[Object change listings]
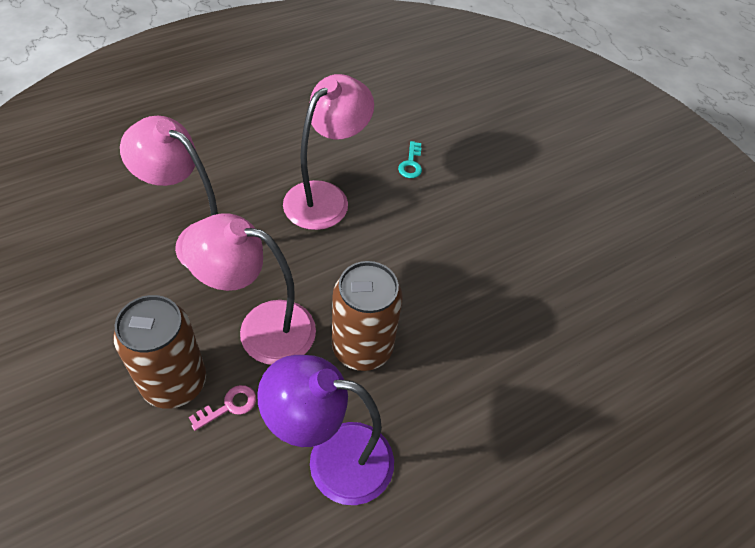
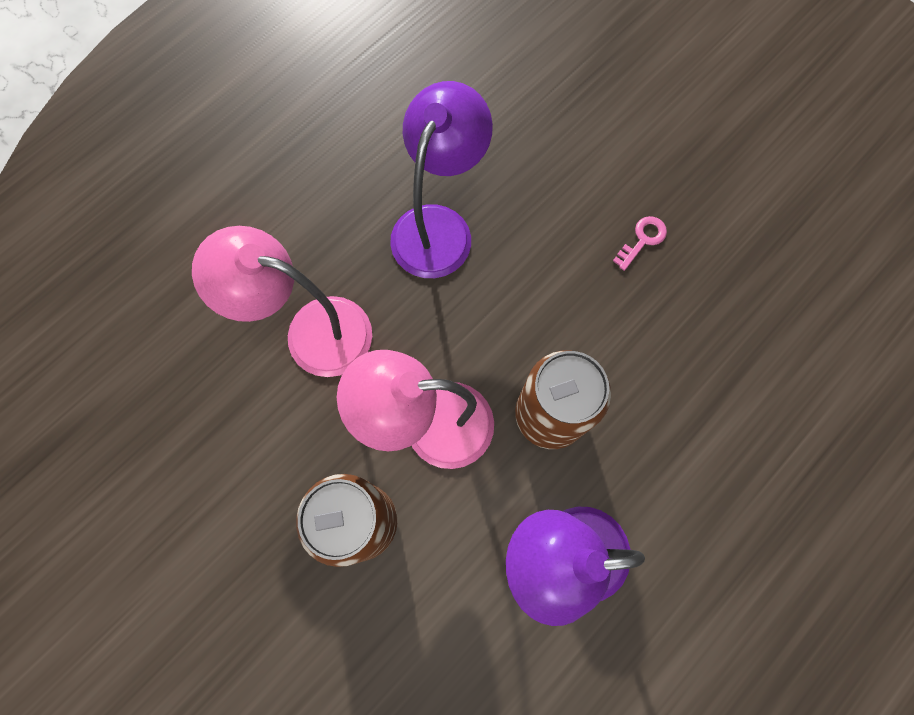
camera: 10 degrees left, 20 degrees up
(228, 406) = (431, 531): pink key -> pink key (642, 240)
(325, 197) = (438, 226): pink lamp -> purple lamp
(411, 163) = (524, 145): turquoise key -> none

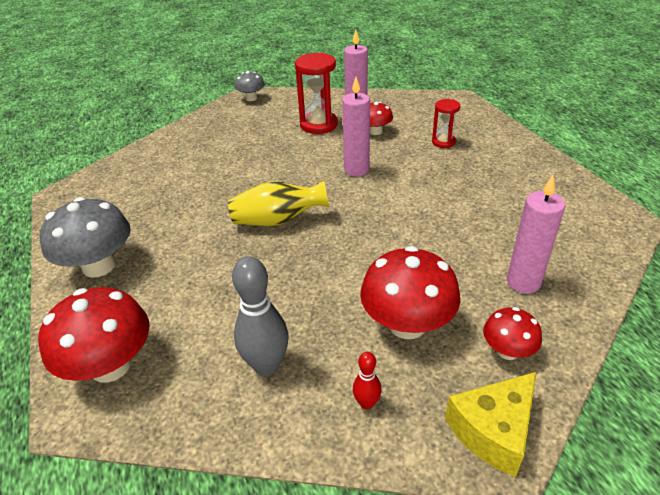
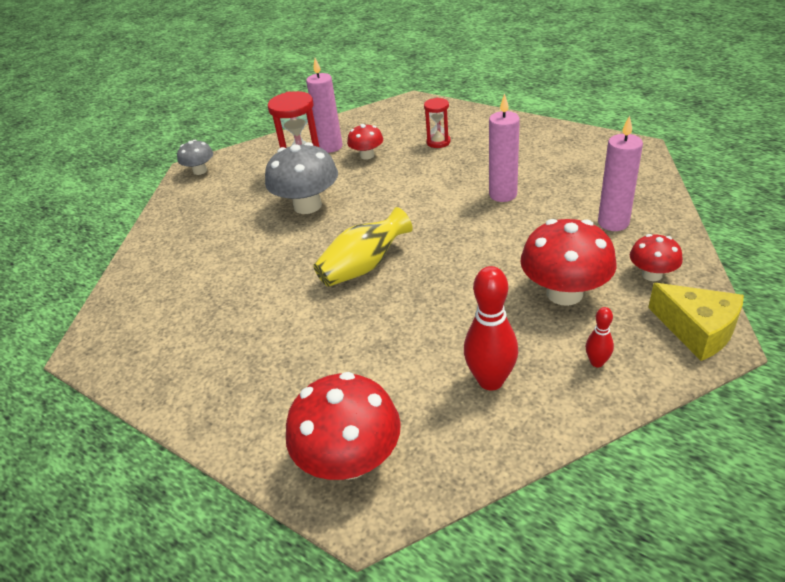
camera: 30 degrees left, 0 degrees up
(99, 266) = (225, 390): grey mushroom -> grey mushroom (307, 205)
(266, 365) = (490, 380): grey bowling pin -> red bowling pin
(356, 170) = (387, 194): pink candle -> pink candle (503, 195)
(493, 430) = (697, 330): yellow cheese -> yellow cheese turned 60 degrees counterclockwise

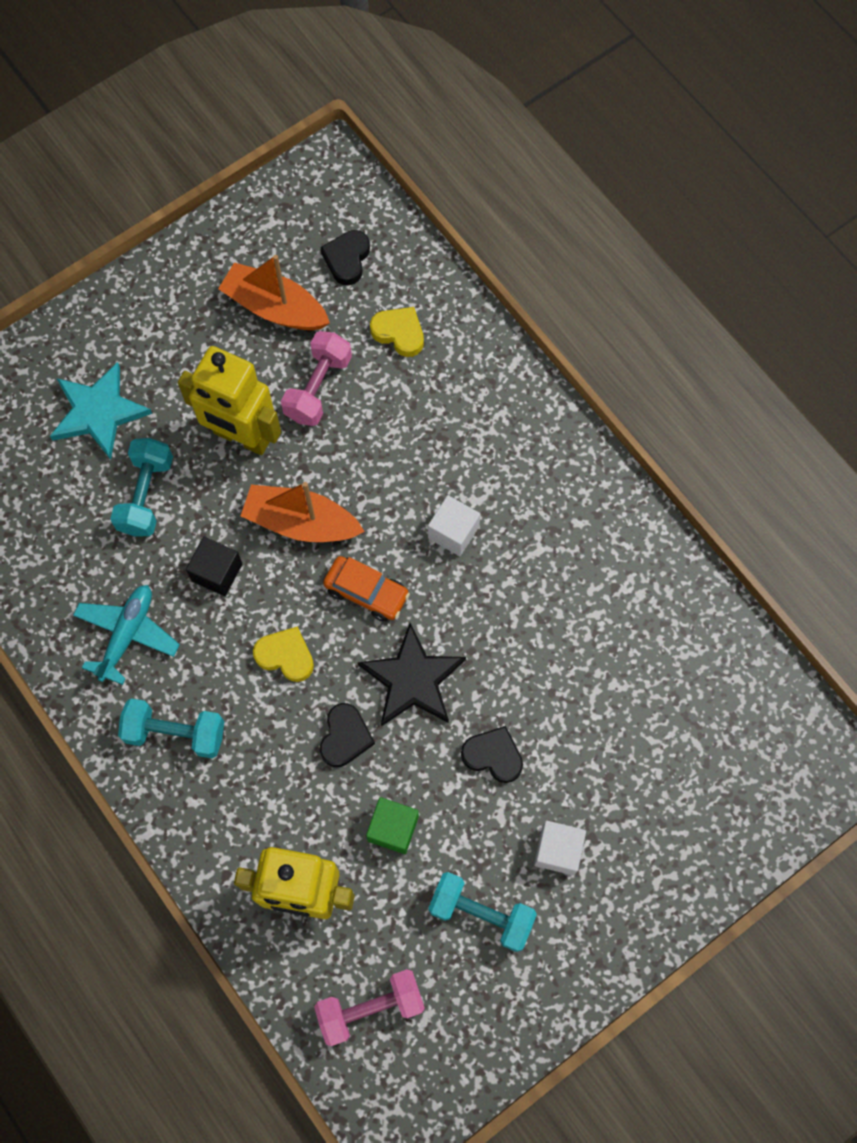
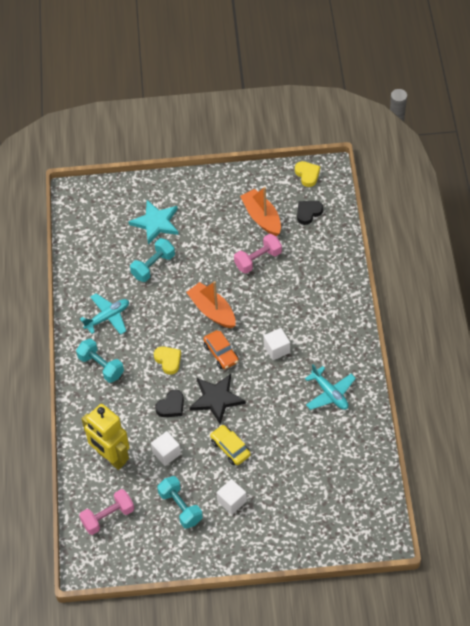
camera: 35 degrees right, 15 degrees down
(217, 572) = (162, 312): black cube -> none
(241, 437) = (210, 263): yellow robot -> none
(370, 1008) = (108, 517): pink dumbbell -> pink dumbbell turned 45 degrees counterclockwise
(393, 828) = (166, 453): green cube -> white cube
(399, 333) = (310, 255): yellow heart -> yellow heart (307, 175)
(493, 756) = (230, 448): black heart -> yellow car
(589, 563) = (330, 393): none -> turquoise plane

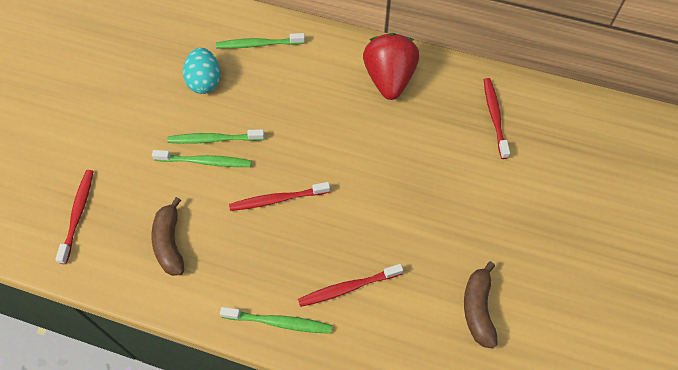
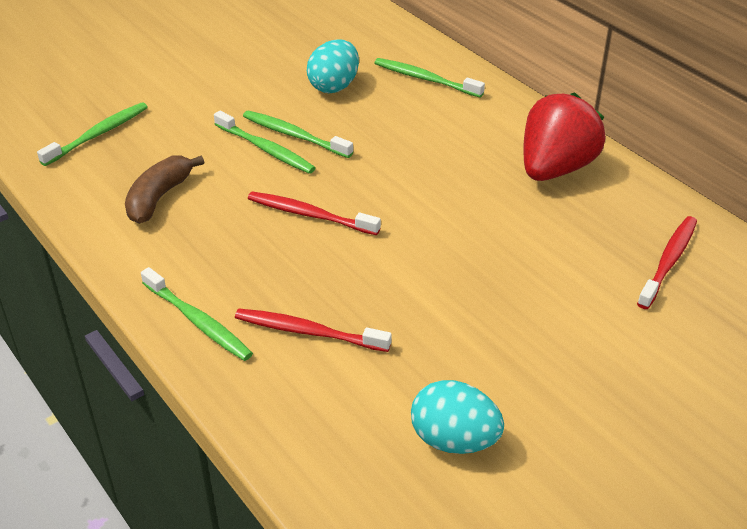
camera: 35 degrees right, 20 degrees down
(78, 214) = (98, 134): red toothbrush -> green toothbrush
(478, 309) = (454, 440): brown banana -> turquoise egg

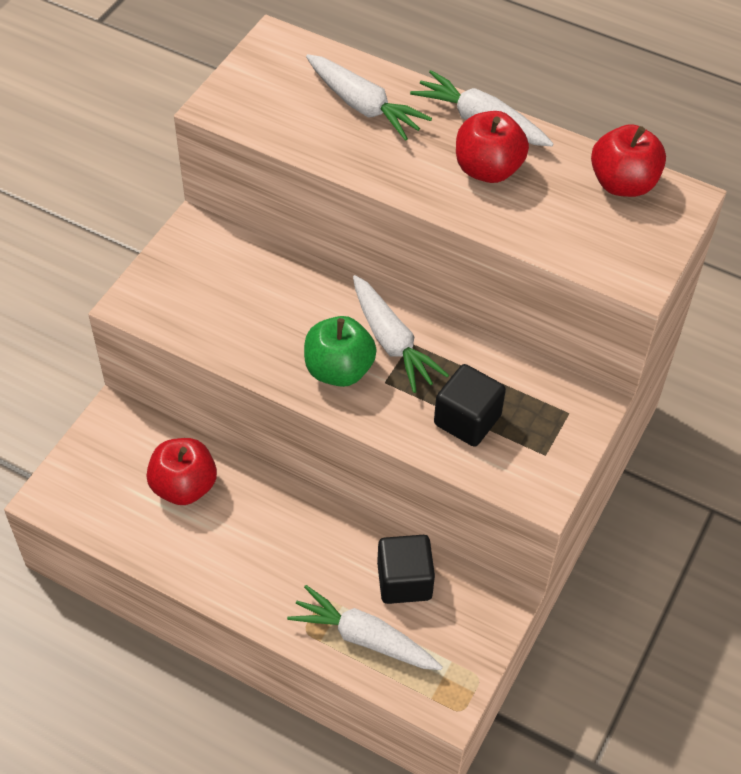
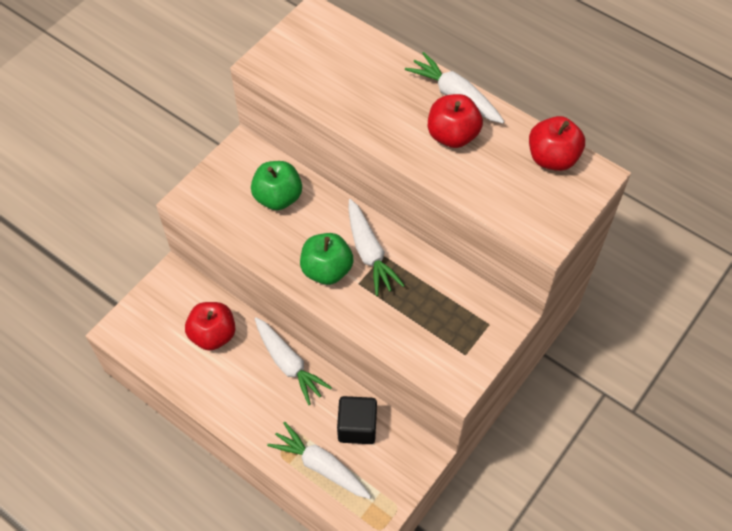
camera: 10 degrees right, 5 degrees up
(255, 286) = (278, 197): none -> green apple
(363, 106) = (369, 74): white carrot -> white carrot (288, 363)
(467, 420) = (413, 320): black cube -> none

■ TASK OBJECTIVE ■
For each line of the data that includes the word "black", return a copy of it.

■ RESULT ■
(217, 572) = (162, 312): black cube -> none
(493, 756) = (230, 448): black heart -> yellow car
(467, 420) = (413, 320): black cube -> none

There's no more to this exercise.